**Given information:**
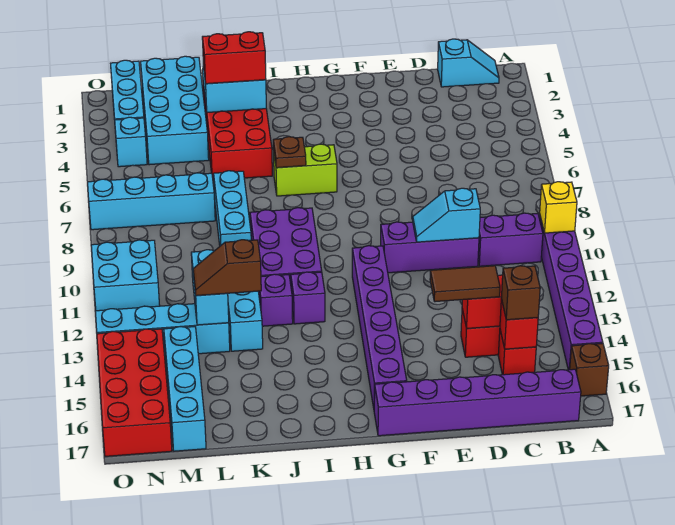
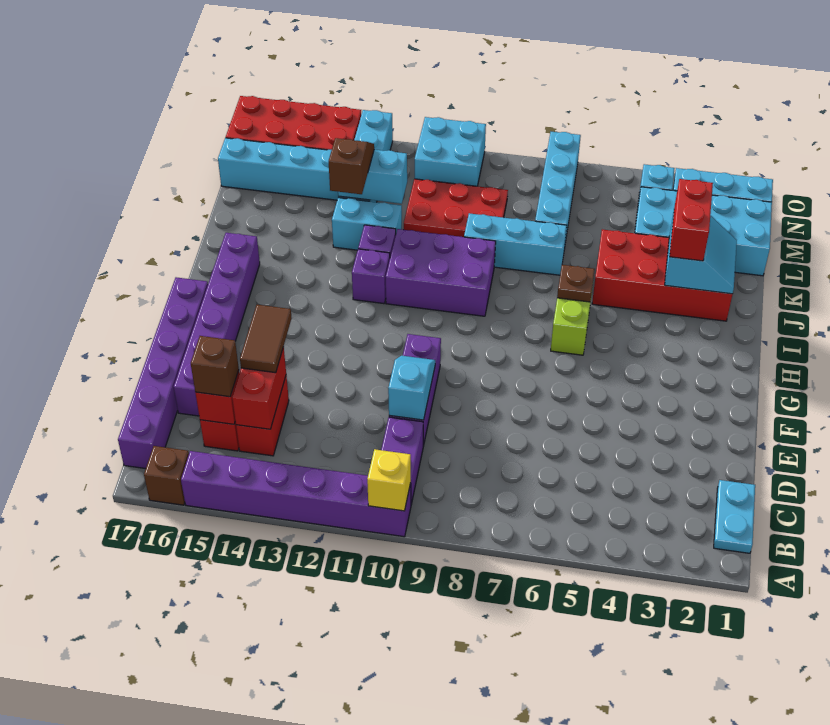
cyan 1x2 slope [438,39,499,87] -> cyan 1x2 plate [714,480,755,553]
purple 1x6 brick [352,246,407,408] -> purple 1x6 brick turned to [174,233,260,416]
none -> red 2x3 plate [404,179,508,237]

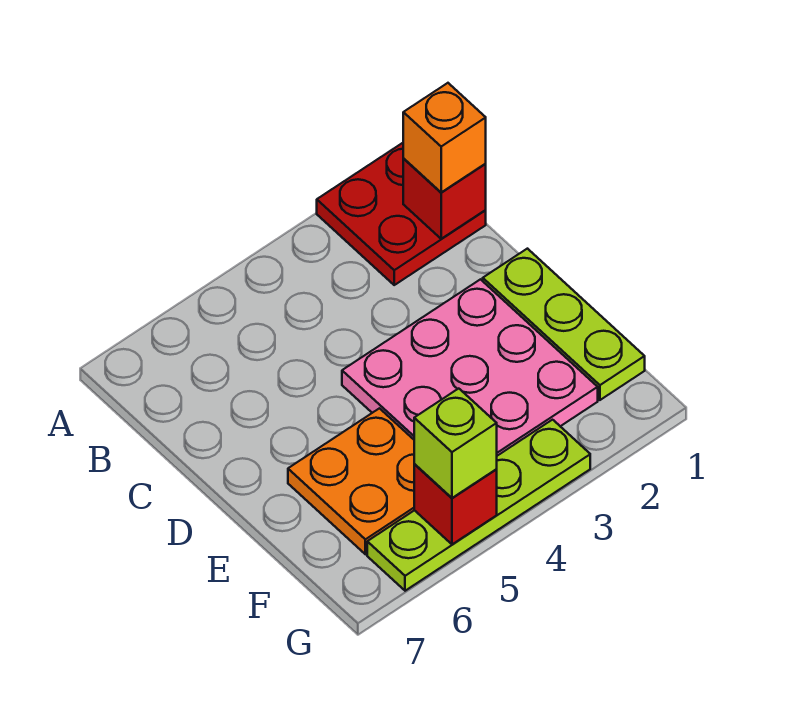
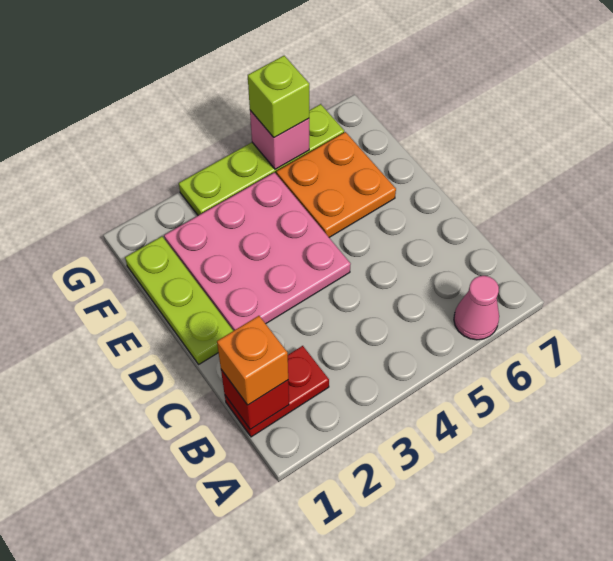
red 2x2 plate [317,143,486,285] -> red 1x2 plate [225,346,329,437]
none -> pink 1x1 cone [454,276,499,340]
red 1x1 brick [414,464,497,544] -> pink 1x1 brick [250,110,309,169]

**Work item:** Every line from the one containing "none -> red 2x3 plate [404,179,508,237]" through the last line of the data, both included, is to be repeated exactly; the pictures are to be left out.

**Reply:**
none -> red 2x3 plate [404,179,508,237]

red 2x2 plate [317,143,486,285] -> red 1x2 plate [225,346,329,437]
none -> pink 1x1 cone [454,276,499,340]
red 1x1 brick [414,464,497,544] -> pink 1x1 brick [250,110,309,169]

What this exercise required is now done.